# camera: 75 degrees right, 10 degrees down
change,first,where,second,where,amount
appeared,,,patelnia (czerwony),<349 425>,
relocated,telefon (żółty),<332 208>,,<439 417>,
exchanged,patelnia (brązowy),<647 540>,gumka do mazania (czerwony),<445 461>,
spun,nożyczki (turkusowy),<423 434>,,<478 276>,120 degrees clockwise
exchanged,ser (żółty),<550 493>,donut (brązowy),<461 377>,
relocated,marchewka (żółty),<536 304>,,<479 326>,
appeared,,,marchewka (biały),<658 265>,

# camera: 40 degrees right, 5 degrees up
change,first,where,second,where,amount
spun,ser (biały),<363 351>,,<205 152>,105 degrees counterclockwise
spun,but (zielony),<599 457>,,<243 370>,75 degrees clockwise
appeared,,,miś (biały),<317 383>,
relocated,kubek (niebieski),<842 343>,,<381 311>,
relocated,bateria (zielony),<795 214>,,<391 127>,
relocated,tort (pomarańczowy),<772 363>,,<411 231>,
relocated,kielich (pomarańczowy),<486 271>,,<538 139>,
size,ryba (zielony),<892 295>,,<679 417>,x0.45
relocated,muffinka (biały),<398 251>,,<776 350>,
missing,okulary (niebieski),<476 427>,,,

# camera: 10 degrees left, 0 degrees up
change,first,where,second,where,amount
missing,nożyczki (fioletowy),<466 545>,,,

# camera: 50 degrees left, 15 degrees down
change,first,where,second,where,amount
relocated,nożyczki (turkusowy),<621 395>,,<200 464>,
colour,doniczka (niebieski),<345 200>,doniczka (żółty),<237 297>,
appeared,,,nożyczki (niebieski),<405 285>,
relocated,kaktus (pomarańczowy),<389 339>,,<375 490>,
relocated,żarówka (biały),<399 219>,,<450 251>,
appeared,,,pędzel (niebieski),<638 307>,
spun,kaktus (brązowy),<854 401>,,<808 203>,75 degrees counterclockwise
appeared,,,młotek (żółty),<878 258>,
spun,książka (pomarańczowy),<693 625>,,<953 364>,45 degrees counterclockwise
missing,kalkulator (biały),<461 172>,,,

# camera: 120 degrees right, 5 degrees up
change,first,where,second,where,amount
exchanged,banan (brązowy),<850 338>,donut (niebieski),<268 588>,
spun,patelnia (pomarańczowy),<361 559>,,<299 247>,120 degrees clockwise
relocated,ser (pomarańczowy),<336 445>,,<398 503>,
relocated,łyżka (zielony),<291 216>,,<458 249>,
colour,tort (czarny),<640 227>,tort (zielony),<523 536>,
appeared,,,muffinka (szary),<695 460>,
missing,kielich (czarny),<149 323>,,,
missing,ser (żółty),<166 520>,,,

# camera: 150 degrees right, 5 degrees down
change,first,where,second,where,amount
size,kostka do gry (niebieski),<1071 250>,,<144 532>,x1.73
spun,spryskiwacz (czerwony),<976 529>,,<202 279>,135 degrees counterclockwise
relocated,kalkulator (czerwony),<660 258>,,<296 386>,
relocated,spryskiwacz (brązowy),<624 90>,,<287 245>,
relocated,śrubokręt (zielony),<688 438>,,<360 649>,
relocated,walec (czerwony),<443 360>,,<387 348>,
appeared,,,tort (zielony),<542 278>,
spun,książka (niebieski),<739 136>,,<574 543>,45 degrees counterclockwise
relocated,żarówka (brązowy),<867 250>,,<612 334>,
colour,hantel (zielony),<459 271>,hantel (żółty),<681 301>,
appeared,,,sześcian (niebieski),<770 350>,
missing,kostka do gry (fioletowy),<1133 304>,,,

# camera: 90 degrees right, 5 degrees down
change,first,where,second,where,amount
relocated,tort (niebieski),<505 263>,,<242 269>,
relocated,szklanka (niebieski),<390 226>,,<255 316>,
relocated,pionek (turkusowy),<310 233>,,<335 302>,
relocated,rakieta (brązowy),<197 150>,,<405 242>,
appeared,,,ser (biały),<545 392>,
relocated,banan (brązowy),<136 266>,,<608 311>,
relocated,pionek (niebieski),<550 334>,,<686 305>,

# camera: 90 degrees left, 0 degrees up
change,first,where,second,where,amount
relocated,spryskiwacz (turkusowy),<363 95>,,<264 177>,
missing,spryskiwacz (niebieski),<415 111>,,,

....................

The response must consist solely of the lines from the top of the records through the line holding "relocated,marchewka (żółty),<536 304>,,<479", copied word for word.

# camera: 75 degrees right, 10 degrees down
change,first,where,second,where,amount
appeared,,,patelnia (czerwony),<349 425>,
relocated,telefon (żółty),<332 208>,,<439 417>,
exchanged,patelnia (brązowy),<647 540>,gumka do mazania (czerwony),<445 461>,
spun,nożyczki (turkusowy),<423 434>,,<478 276>,120 degrees clockwise
exchanged,ser (żółty),<550 493>,donut (brązowy),<461 377>,
relocated,marchewka (żółty),<536 304>,,<479 326>,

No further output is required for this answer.